Task objective =
Everything from the line containing "(325, 324) = (359, 246): red" through the line containing "(540, 278) = (238, 362): purple can -> none" should be repeated exactly, and nothing else from the data.

Data for the task =
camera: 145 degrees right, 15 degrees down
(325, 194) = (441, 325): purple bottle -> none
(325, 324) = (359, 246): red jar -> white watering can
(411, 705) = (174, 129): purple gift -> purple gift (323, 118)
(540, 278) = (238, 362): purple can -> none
* * *
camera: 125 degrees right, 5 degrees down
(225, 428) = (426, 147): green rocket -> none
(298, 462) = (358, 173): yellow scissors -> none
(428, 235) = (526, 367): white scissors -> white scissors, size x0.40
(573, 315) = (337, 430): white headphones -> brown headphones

Exercise answer =
(325, 324) = (359, 246): red jar -> white watering can
(411, 705) = (174, 129): purple gift -> purple gift (323, 118)
(540, 278) = (238, 362): purple can -> none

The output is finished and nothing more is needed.